-- THE INPUT follows --

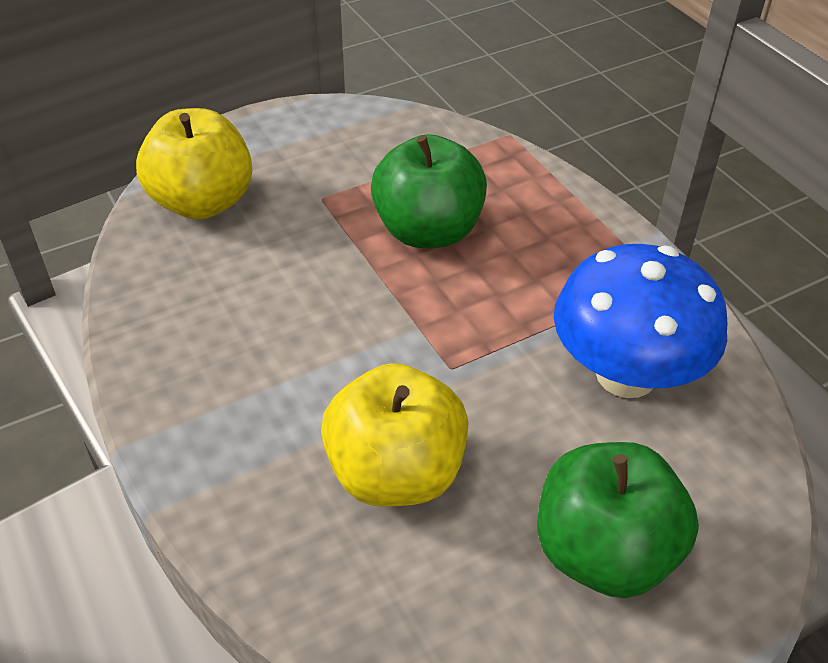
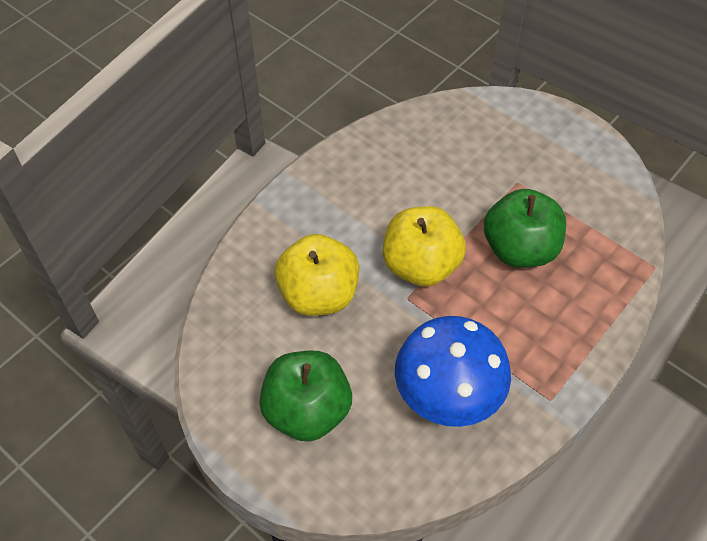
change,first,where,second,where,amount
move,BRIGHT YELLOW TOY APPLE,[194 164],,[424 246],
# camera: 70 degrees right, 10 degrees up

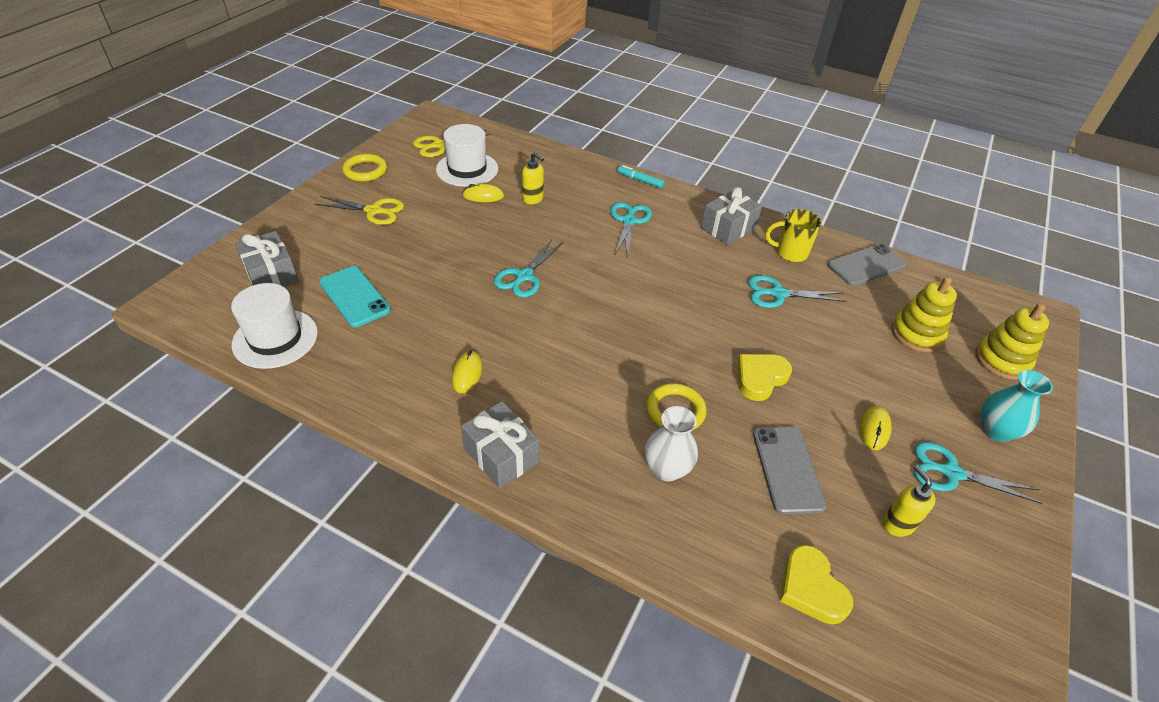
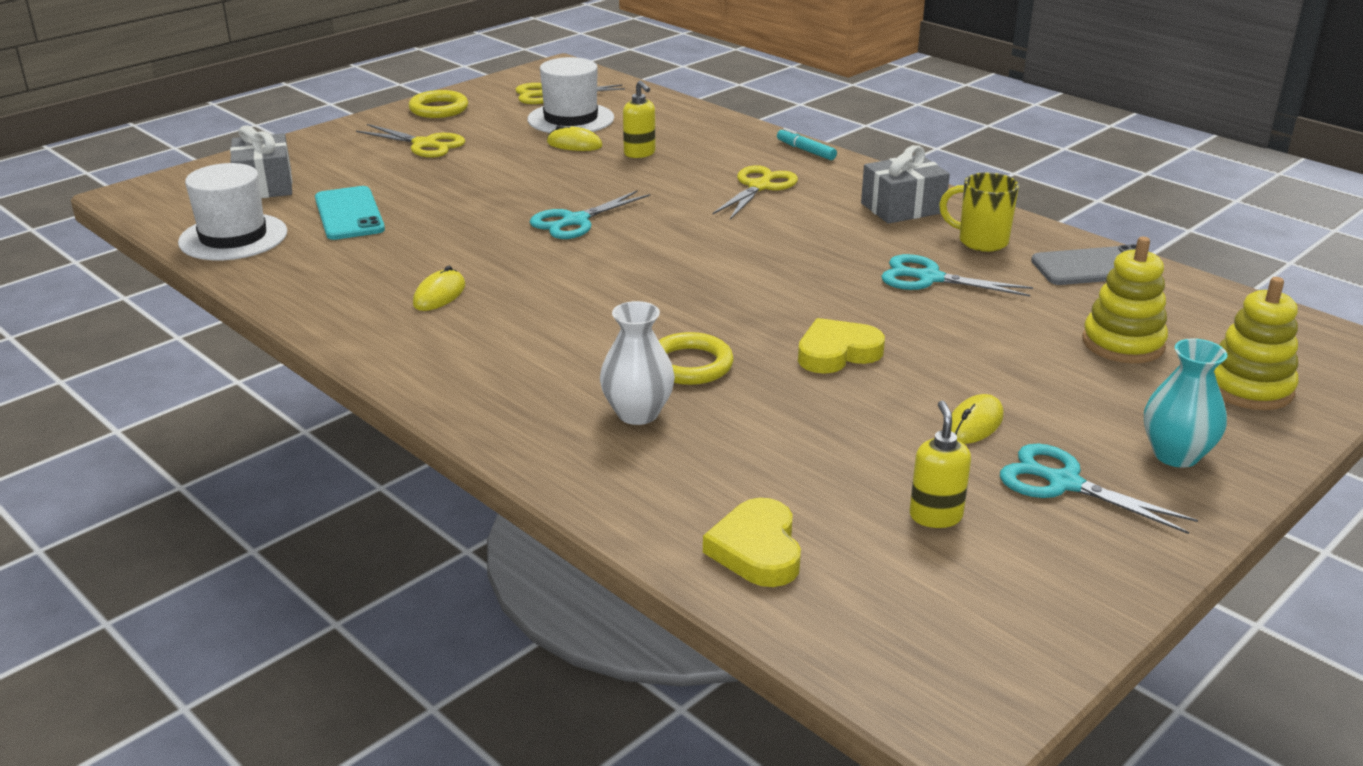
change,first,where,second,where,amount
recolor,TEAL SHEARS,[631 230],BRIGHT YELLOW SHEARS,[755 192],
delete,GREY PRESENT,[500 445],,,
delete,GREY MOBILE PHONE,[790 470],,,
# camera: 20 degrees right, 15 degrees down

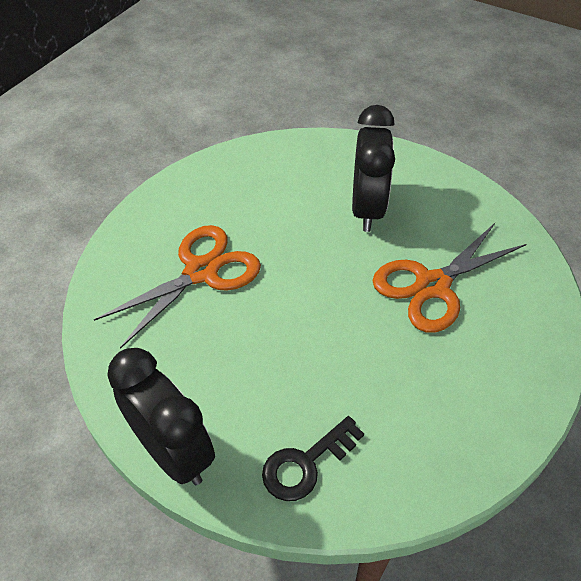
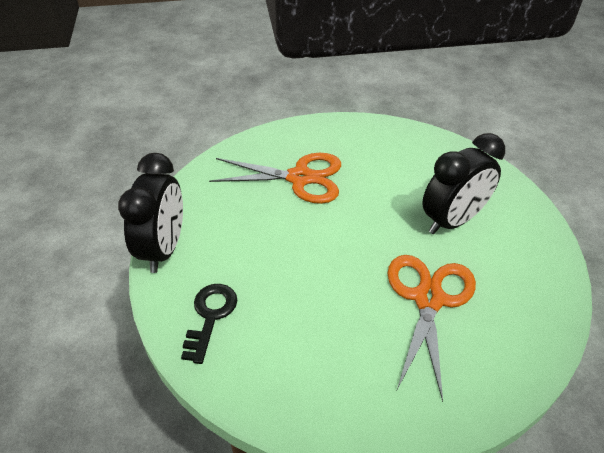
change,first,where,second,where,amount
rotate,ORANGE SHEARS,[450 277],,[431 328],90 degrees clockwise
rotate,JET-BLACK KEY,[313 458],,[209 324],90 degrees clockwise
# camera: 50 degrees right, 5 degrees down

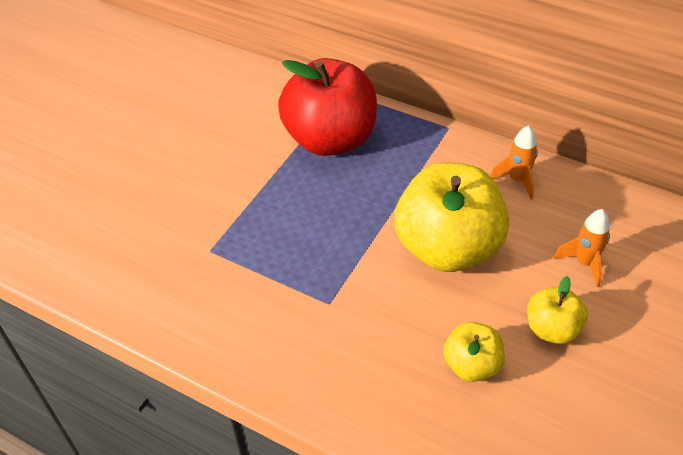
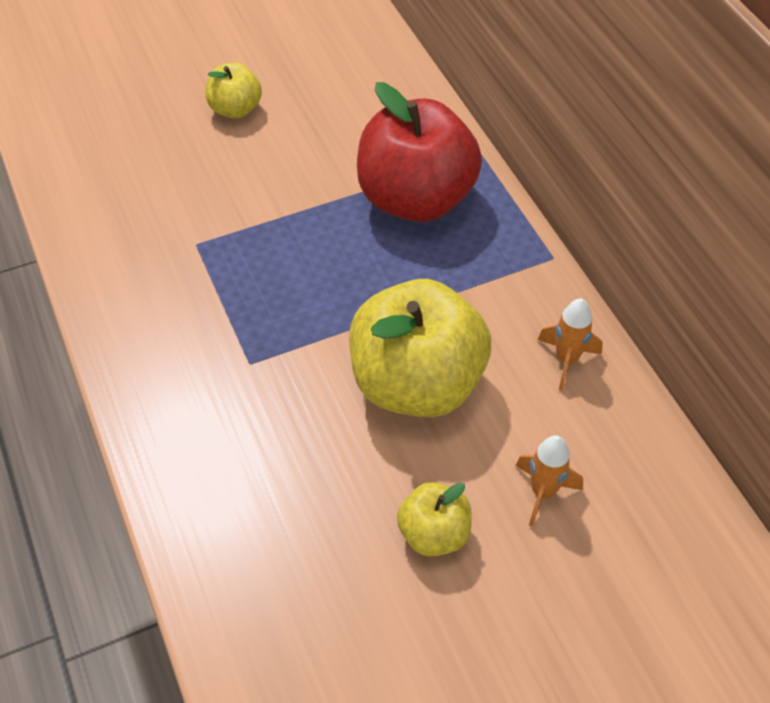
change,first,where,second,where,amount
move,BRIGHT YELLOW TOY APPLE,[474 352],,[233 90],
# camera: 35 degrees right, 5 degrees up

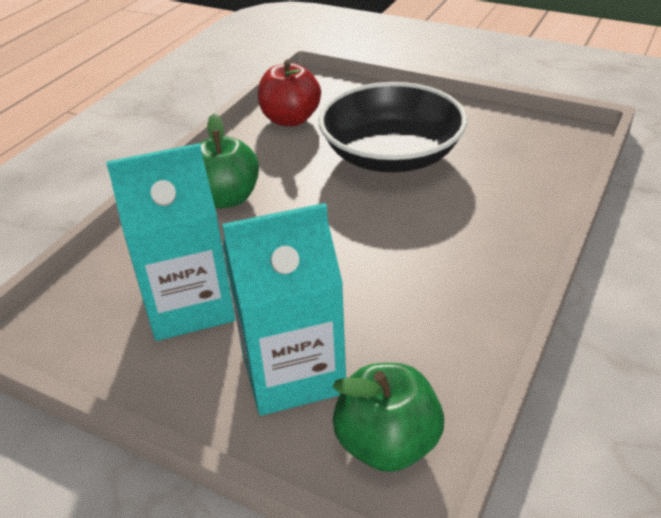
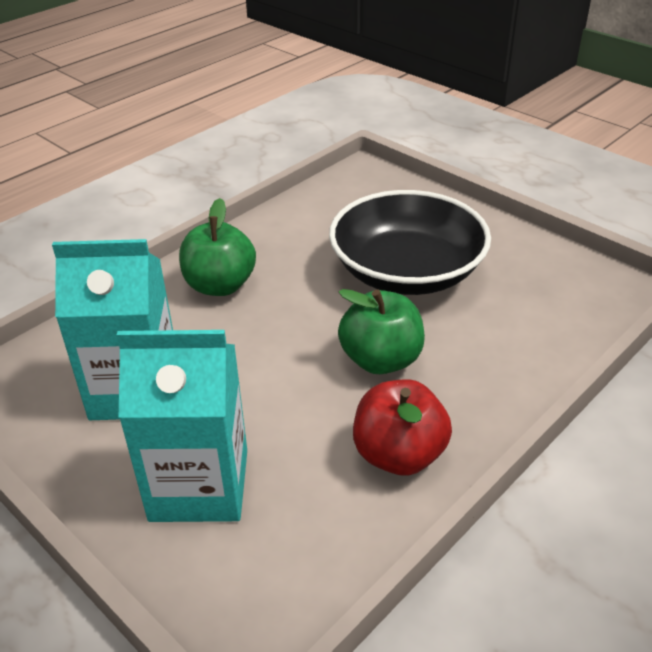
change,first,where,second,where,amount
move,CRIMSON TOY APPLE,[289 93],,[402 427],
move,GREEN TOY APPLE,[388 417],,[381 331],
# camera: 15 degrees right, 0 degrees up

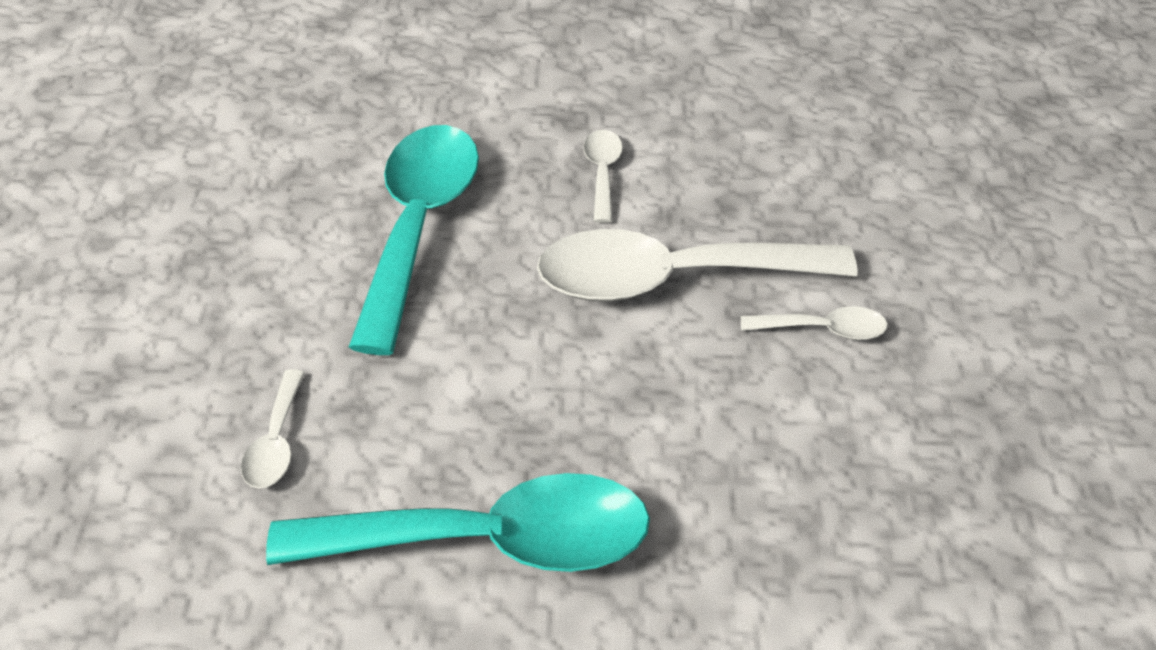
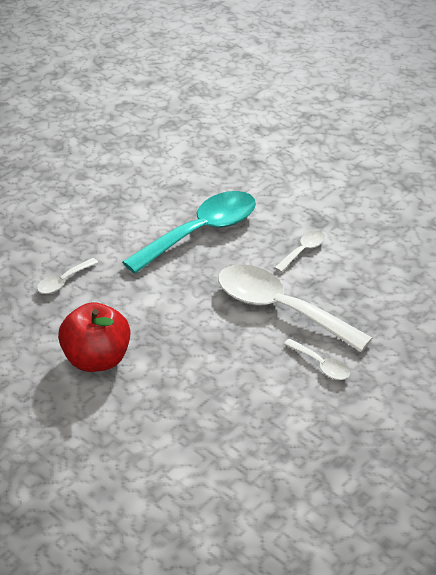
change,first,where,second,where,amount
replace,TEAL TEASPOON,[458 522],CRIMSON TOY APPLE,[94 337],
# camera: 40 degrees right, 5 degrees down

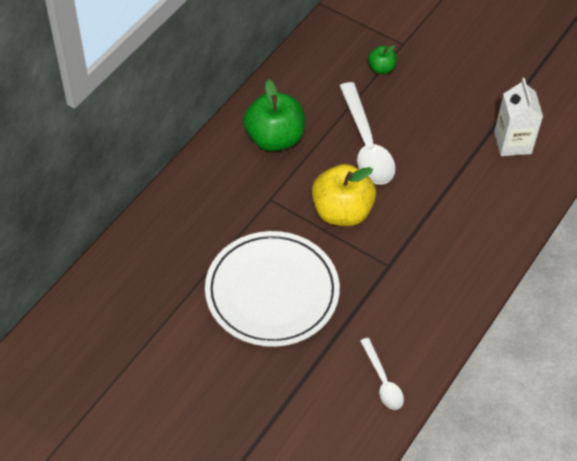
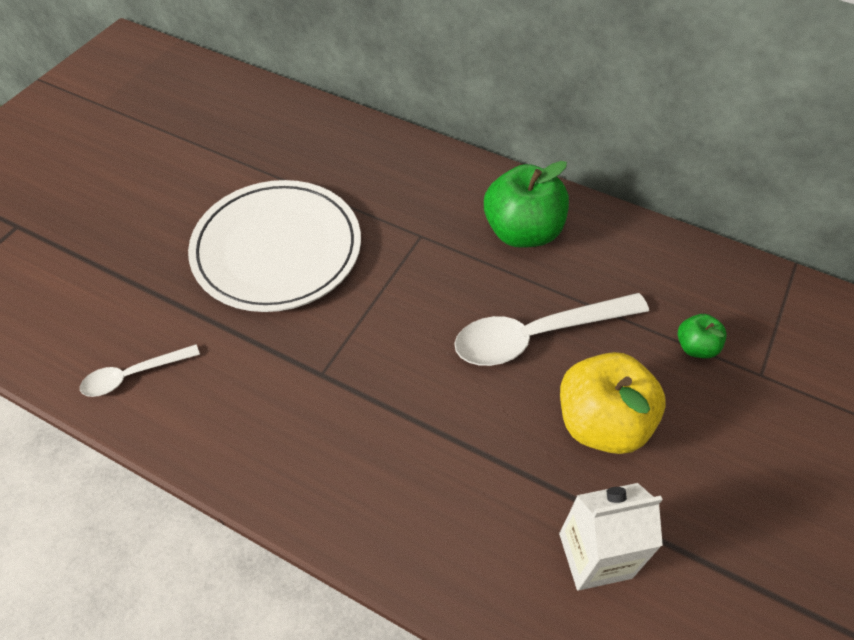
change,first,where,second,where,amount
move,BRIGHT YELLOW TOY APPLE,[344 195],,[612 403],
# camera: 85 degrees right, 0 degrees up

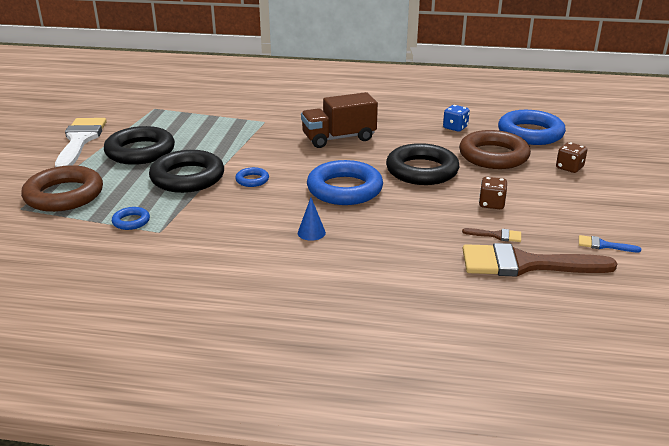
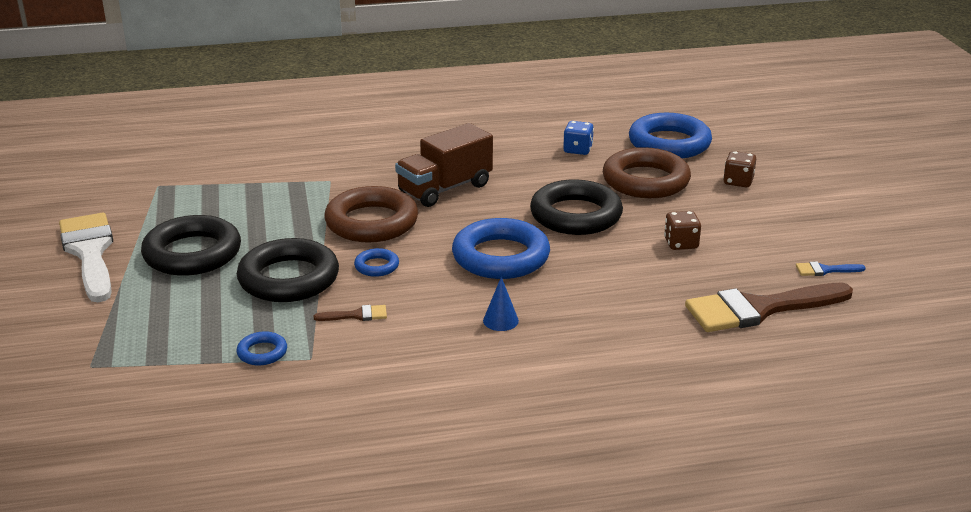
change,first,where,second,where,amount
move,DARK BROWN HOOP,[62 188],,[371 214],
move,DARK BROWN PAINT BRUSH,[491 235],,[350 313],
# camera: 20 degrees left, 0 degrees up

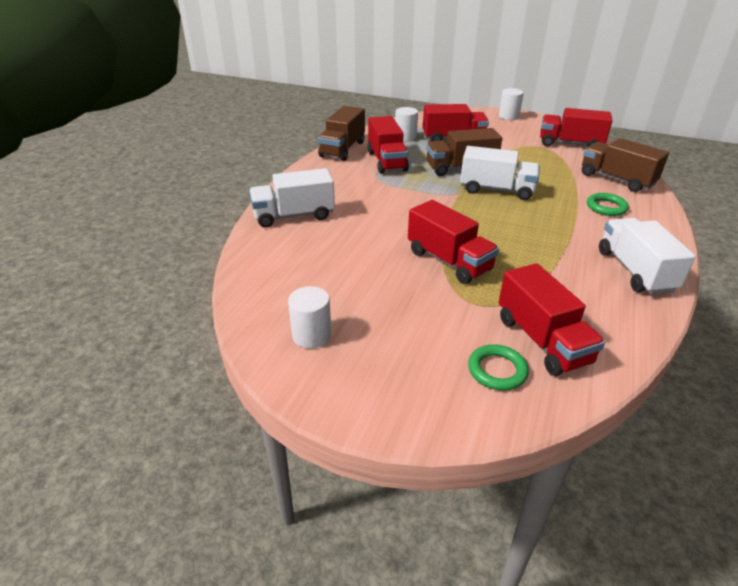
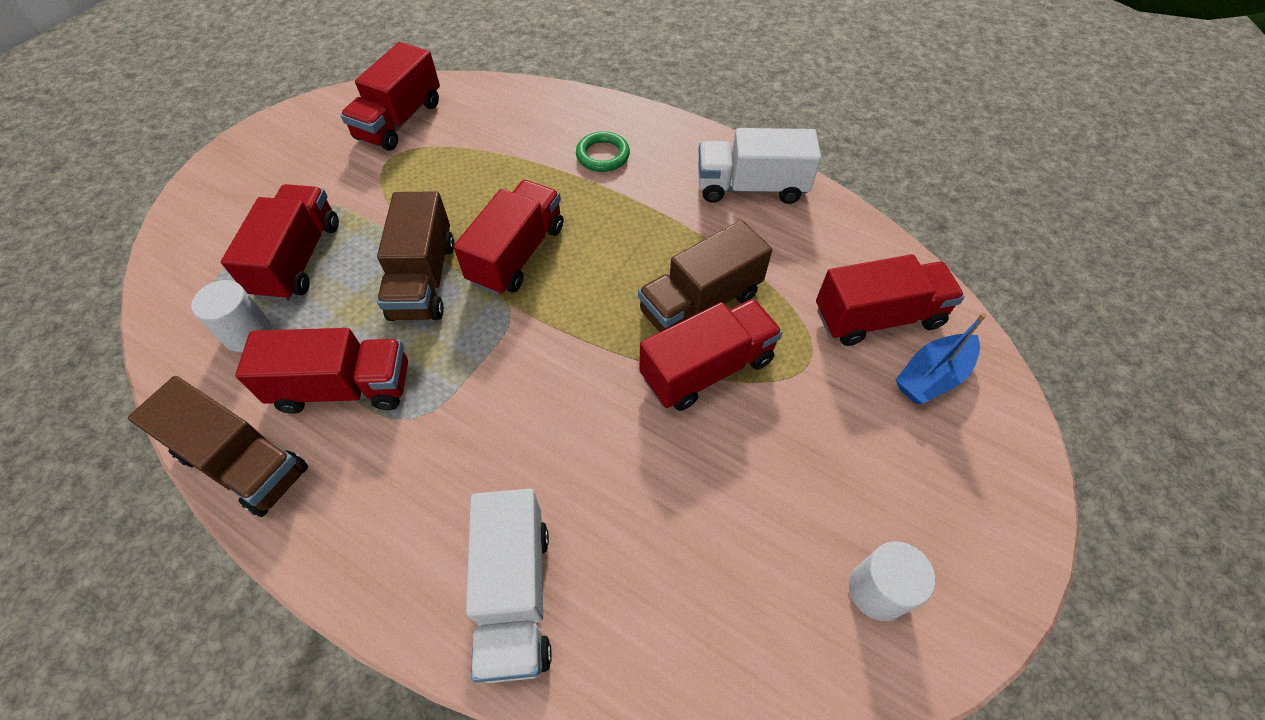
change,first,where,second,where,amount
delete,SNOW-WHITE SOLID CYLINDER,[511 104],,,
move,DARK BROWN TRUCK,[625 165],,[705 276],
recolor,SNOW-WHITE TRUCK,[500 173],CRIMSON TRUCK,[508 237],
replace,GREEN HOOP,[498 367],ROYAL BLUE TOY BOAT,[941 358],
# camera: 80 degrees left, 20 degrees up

-- THE INPUT concluded --

*WORK REQUEST:* Reproduce every line of the records containing the string "left".

*EXERCISE OUTPUT:*
# camera: 20 degrees left, 0 degrees up
# camera: 80 degrees left, 20 degrees up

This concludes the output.